The exercise — Extract every line of the records below that contains the string "flageolet", treating uppercase and lowercase letters as different.

Excerpted data —
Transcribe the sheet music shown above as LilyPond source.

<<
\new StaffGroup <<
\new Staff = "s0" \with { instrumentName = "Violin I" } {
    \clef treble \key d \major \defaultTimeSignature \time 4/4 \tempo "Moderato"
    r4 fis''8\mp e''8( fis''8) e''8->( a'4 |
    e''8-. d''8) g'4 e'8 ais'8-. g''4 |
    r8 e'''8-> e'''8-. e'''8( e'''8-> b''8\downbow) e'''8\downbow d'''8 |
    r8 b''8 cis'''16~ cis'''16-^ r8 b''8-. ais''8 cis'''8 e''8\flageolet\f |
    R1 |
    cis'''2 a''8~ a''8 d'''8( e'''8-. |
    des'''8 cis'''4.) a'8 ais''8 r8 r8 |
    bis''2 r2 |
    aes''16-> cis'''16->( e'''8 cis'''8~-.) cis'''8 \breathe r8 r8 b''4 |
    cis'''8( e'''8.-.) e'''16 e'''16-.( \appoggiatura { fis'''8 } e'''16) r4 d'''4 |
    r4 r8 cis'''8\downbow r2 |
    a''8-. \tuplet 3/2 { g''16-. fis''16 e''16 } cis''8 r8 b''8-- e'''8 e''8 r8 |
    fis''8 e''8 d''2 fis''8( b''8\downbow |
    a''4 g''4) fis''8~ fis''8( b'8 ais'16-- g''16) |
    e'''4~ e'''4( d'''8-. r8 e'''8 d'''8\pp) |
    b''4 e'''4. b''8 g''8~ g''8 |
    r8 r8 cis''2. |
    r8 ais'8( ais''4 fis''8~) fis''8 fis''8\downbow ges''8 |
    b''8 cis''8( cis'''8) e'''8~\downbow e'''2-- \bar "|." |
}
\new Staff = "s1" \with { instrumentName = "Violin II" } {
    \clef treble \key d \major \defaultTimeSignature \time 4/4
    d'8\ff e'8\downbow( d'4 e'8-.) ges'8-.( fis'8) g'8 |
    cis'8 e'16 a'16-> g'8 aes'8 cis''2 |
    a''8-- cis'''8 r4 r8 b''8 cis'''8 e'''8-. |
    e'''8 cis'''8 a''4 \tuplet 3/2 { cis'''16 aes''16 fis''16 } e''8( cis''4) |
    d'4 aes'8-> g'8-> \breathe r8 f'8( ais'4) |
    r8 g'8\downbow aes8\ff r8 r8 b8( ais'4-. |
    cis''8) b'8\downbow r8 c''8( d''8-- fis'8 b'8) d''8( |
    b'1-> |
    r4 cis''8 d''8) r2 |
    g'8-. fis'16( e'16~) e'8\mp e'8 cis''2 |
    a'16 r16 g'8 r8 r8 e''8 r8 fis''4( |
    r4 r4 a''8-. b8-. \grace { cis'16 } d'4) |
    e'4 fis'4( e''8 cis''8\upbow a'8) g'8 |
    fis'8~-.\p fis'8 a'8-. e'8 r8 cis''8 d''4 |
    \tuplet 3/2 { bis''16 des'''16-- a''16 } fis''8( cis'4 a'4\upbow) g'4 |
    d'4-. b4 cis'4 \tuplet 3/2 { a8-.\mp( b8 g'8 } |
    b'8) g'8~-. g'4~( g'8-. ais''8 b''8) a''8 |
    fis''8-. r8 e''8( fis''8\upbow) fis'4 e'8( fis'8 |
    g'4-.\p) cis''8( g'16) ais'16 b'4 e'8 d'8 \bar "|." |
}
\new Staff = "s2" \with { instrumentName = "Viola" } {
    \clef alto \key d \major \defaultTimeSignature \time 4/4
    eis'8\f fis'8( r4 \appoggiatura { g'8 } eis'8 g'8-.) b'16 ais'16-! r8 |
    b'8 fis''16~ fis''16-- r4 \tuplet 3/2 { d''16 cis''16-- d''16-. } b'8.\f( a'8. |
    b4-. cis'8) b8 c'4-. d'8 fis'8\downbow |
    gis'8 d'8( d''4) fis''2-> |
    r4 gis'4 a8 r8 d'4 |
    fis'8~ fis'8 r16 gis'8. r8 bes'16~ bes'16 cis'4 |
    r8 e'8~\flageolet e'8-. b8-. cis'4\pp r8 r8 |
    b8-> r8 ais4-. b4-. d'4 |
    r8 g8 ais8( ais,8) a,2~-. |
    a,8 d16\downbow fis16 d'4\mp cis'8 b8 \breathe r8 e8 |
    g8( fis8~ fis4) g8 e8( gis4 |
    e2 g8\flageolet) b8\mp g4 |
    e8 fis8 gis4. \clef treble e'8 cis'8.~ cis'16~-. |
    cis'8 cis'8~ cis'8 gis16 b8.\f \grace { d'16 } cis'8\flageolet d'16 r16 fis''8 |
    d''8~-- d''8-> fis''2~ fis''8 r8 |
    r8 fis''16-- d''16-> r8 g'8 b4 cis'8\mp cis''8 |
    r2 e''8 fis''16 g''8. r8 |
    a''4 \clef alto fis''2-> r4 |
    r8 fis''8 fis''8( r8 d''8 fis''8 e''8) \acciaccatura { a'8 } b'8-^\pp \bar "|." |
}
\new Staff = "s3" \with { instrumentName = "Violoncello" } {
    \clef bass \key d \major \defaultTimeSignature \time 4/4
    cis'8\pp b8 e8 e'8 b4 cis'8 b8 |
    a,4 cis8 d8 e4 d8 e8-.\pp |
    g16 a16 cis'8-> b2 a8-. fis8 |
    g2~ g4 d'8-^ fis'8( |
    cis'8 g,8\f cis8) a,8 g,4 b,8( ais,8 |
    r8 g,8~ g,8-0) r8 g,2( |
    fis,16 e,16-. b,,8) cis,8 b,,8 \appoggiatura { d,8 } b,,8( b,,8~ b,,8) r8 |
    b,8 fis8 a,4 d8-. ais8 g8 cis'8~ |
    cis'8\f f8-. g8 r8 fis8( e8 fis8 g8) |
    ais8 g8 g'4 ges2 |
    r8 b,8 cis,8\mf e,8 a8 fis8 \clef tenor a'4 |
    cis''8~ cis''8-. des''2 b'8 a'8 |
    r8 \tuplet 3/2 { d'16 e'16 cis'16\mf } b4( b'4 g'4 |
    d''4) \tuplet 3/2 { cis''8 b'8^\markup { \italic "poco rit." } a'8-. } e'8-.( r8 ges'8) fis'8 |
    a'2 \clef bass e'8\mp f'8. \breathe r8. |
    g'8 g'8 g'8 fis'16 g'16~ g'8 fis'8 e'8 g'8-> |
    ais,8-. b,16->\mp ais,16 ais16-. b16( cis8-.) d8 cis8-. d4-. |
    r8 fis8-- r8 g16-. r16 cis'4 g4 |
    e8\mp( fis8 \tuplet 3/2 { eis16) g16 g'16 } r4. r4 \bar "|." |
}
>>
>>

Task result —
    r8 b''8 cis'''16~ cis'''16-^ r8 b''8-. ais''8 cis'''8 e''8\flageolet\f |
    r8 e'8~\flageolet e'8-. b8-. cis'4\pp r8 r8 |
    e2 g8\flageolet) b8\mp g4 |
    cis'8 cis'8~ cis'8 gis16 b8.\f \grace { d'16 } cis'8\flageolet d'16 r16 fis''8 |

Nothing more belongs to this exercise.